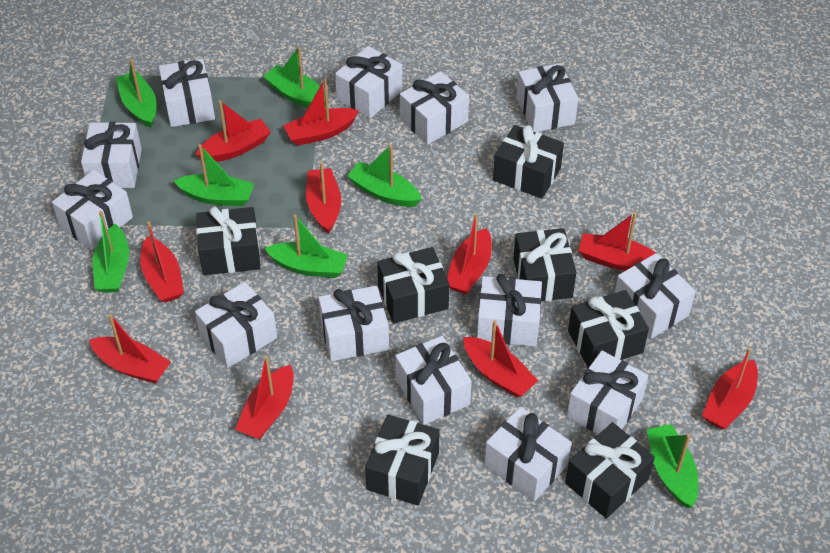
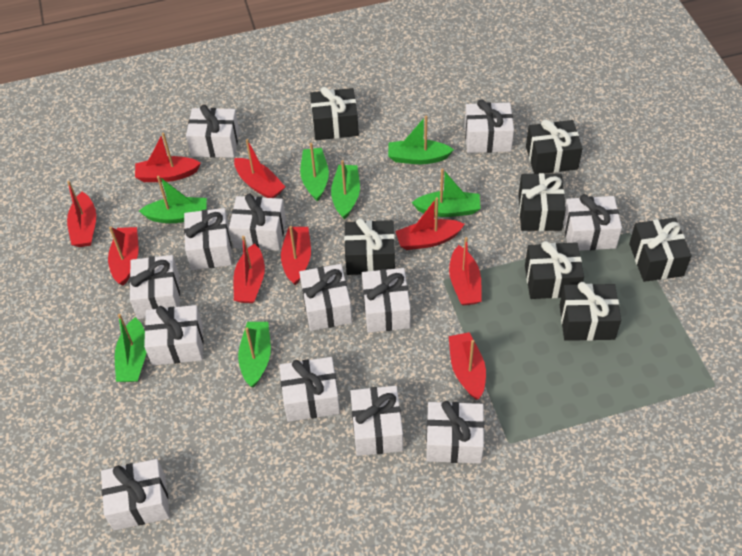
red boat: 10 -> 9

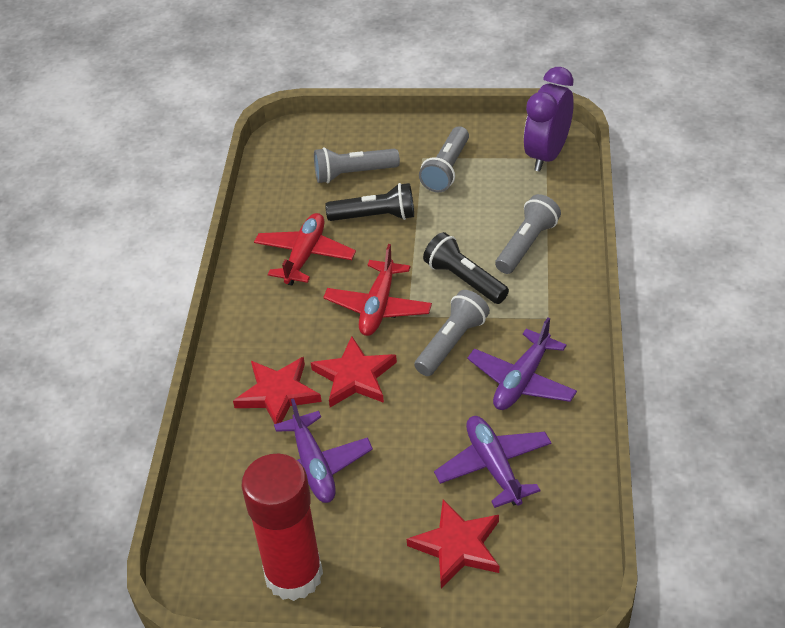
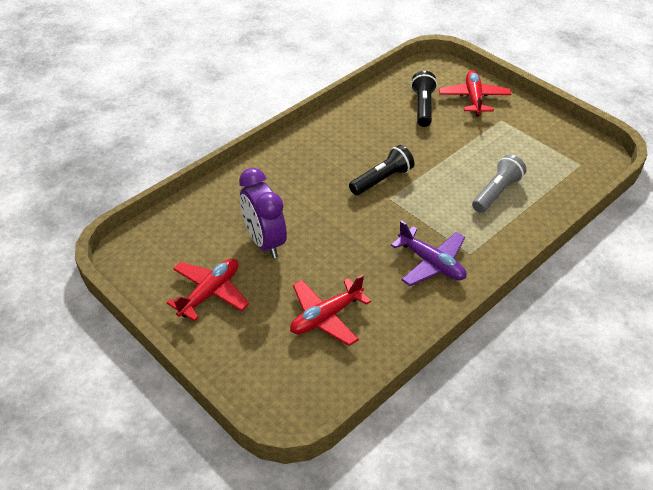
grey flashlight: 4 -> 1
purple plane: 3 -> 1
red glue stick: 1 -> 0
red plane: 2 -> 3
red star: 3 -> 0

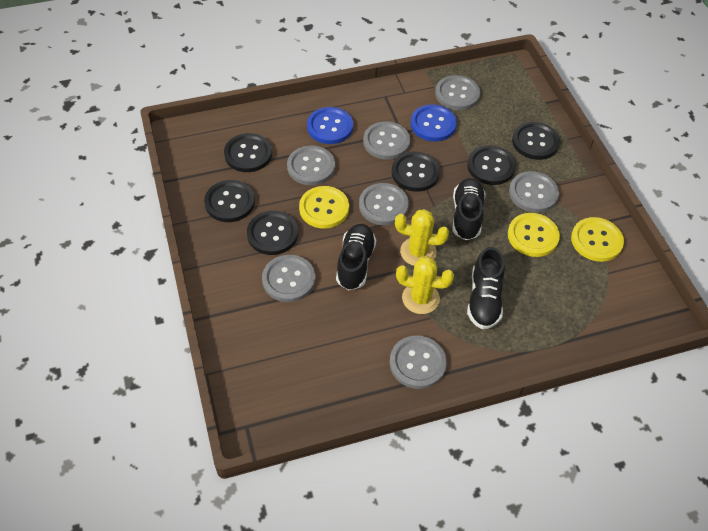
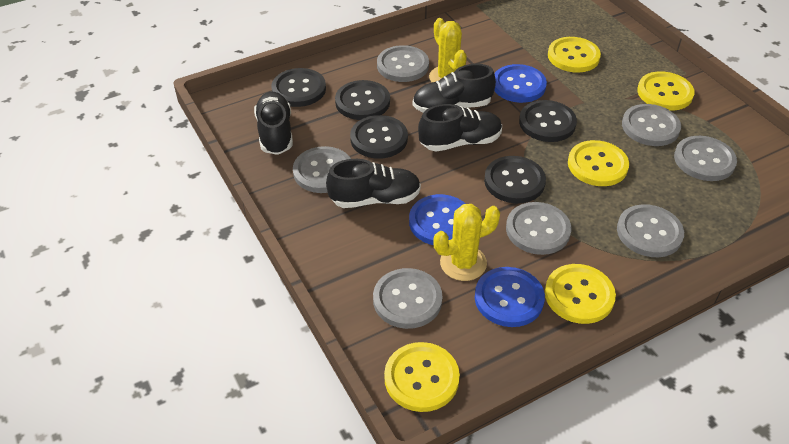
black button: 6 -> 5
black shoe: 3 -> 4
blue button: 2 -> 3
yellow button: 3 -> 5

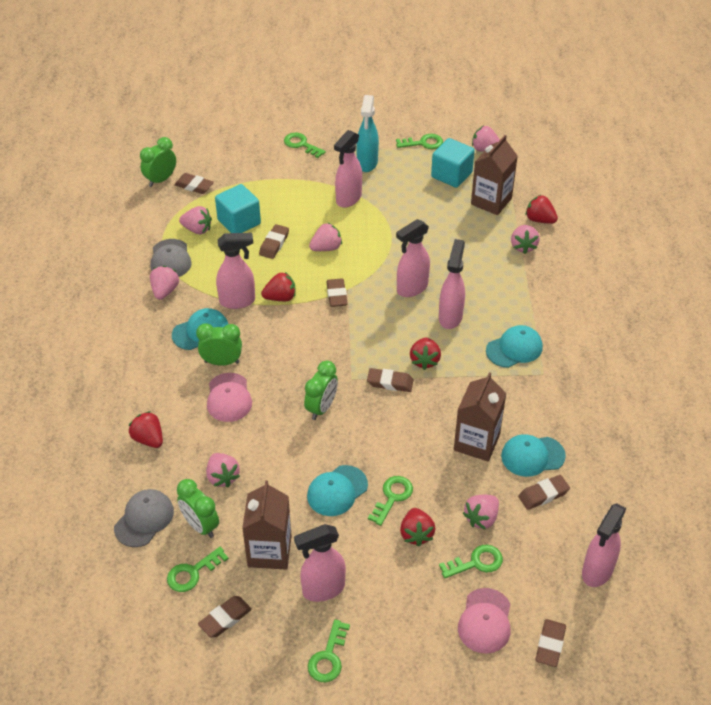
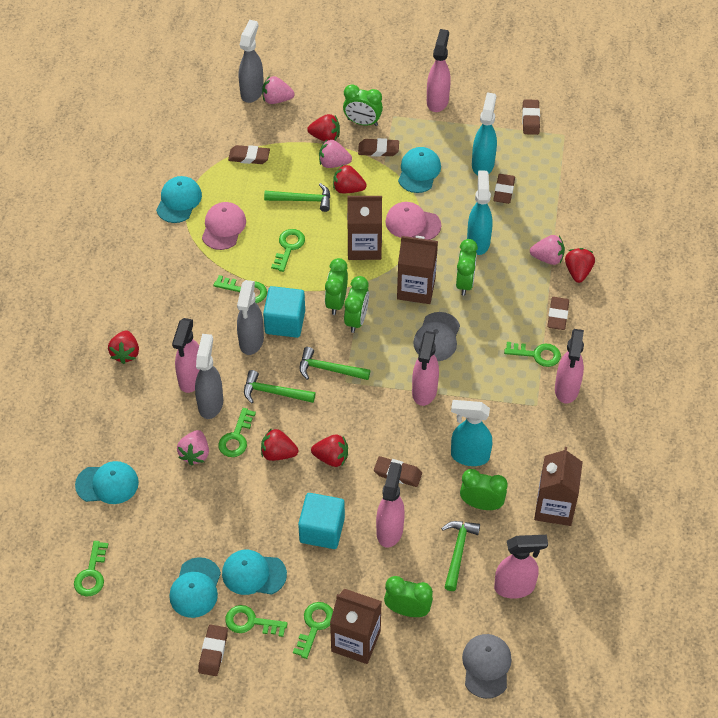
brown carton: 3 -> 4
green clock: 4 -> 6
green hammer: 0 -> 4
green key: 6 -> 7
grey spray bottle: 0 -> 3
pink strawberry: 7 -> 4
red strawberry: 5 -> 6
turquoise cap: 4 -> 5
turquoise spray bottle: 1 -> 3

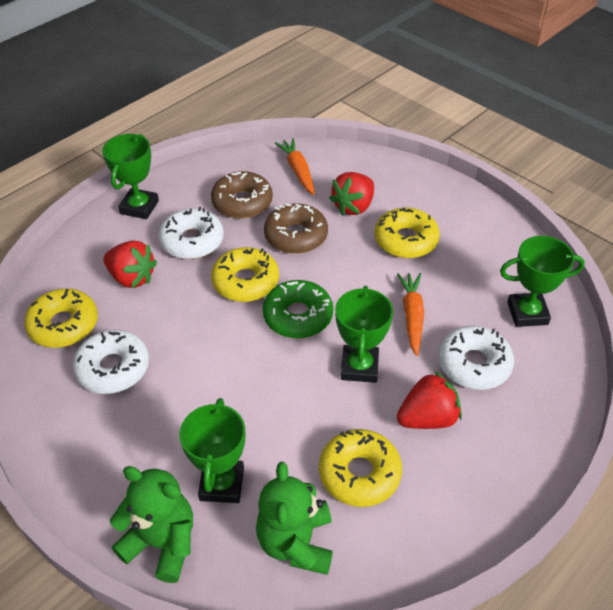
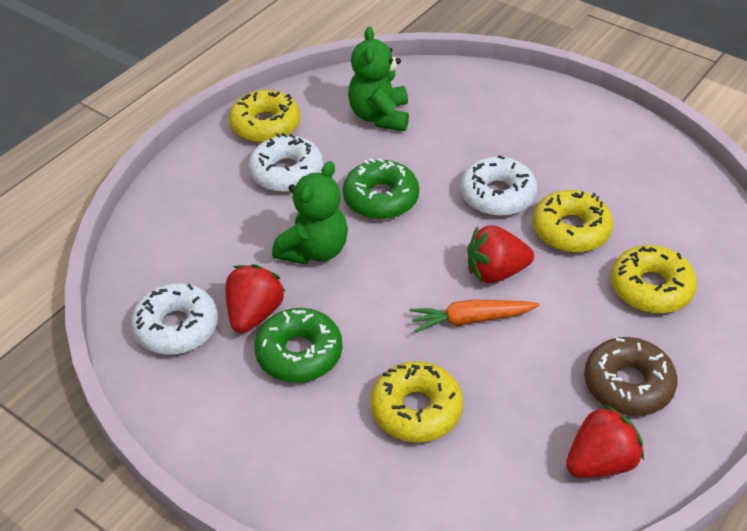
brown donut: 2 -> 1
green donut: 1 -> 2
green trophy: 4 -> 0
orange carrot: 2 -> 1

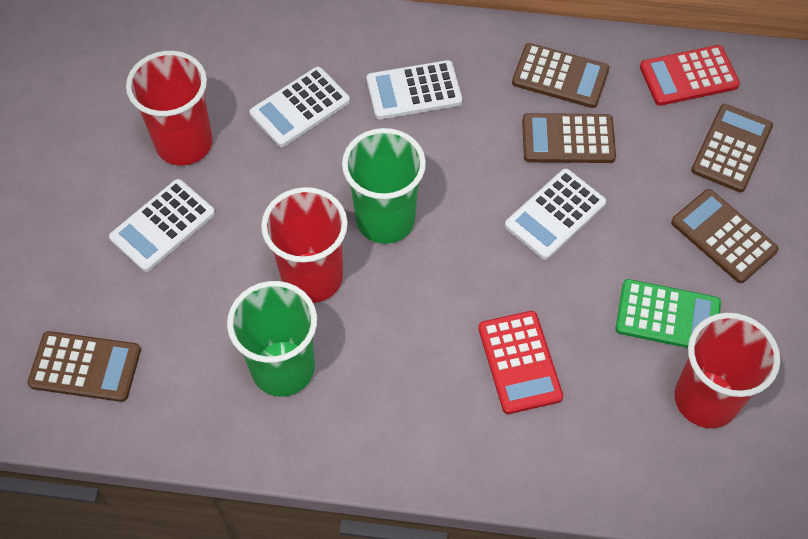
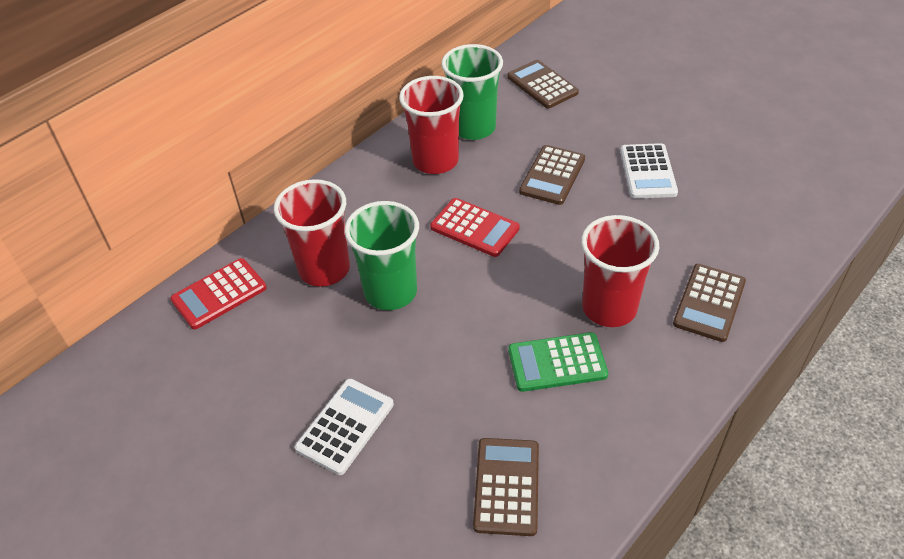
brown calculator: 5 -> 4
white calculator: 4 -> 2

> TO DO: Please copy every line of the data that carries the string "calculator".

> REPLY:
brown calculator: 5 -> 4
white calculator: 4 -> 2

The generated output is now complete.